→ EXERCISE DATA
-----
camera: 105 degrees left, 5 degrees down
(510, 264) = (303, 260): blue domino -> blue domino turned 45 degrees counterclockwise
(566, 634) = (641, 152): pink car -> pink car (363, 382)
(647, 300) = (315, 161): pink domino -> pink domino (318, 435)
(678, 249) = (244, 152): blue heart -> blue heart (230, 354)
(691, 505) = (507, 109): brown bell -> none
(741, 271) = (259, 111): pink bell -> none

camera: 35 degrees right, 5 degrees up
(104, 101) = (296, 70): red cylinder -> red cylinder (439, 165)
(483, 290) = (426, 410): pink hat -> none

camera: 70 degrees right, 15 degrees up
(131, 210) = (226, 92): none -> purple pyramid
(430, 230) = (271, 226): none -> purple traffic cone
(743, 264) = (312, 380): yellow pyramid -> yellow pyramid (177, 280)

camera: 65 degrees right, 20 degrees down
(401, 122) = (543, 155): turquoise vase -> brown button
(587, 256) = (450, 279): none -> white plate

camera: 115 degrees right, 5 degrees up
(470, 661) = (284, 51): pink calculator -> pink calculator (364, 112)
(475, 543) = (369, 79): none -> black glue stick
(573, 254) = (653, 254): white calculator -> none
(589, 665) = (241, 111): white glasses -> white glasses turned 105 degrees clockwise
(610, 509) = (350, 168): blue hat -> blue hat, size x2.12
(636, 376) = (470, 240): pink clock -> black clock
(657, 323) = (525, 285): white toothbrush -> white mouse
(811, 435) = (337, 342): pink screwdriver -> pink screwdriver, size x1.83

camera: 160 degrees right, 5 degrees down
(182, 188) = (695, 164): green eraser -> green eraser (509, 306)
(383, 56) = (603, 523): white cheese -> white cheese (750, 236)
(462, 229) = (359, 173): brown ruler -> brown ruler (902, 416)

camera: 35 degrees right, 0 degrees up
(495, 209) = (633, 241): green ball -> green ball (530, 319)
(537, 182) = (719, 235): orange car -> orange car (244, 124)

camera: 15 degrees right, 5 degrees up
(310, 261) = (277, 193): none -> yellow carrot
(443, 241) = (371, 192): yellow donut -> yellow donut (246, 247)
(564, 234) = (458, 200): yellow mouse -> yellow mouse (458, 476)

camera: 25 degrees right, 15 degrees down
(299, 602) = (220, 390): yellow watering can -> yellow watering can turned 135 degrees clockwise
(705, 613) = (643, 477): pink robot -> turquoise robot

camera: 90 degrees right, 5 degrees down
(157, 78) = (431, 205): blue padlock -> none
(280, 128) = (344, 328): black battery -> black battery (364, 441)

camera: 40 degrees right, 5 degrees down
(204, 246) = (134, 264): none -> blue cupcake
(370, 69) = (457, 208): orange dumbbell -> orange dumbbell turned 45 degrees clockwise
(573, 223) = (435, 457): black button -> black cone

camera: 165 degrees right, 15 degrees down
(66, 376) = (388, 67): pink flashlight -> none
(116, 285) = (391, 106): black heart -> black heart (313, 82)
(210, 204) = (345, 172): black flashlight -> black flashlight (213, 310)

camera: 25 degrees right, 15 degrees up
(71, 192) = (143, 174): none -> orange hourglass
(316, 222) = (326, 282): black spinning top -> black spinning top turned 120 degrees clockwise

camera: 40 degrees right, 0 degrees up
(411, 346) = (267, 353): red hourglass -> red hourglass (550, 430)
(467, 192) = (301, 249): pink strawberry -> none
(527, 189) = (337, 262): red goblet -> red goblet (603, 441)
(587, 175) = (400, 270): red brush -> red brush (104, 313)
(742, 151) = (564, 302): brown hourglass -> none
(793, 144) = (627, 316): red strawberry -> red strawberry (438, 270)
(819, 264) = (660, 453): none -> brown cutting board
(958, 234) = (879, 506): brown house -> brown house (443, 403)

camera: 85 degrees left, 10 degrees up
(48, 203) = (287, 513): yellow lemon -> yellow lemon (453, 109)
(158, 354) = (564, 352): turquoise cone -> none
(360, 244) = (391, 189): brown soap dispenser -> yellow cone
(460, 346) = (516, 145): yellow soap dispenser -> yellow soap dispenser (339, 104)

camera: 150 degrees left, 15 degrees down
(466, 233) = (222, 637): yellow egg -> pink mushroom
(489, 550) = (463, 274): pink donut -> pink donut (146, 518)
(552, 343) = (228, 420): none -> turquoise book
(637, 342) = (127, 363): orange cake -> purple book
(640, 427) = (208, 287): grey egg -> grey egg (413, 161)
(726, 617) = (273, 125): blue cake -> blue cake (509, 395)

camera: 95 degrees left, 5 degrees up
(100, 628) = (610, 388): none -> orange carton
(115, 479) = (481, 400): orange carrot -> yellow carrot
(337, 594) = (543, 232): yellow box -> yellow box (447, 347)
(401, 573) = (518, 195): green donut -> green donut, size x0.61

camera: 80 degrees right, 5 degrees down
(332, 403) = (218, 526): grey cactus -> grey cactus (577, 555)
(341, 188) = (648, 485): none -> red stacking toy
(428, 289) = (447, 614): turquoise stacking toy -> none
-----
→ WHAT IS EXPECTED
Nothing past the line containing "camera: 35 degrees right, 5 degrees up" should be restated; transcribe the material exactly from its first line through that line.

→ RESPONSE TO THE EXERCISE
camera: 105 degrees left, 5 degrees down
(510, 264) = (303, 260): blue domino -> blue domino turned 45 degrees counterclockwise
(566, 634) = (641, 152): pink car -> pink car (363, 382)
(647, 300) = (315, 161): pink domino -> pink domino (318, 435)
(678, 249) = (244, 152): blue heart -> blue heart (230, 354)
(691, 505) = (507, 109): brown bell -> none
(741, 271) = (259, 111): pink bell -> none

camera: 35 degrees right, 5 degrees up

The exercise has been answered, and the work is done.